[DATA FOR THIS TASK Boundary: Start]

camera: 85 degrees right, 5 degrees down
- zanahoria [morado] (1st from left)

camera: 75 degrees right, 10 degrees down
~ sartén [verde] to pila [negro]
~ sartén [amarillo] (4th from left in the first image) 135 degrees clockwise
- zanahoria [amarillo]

[DATA FOR THIS TASK Boundary: End]

● ASSIGNMENT
Could you retype all of the material word for word?

● SOLUTION TO THIS PROBLEM
camera: 85 degrees right, 5 degrees down
- zanahoria [morado] (1st from left)

camera: 75 degrees right, 10 degrees down
~ sartén [verde] to pila [negro]
~ sartén [amarillo] (4th from left in the first image) 135 degrees clockwise
- zanahoria [amarillo]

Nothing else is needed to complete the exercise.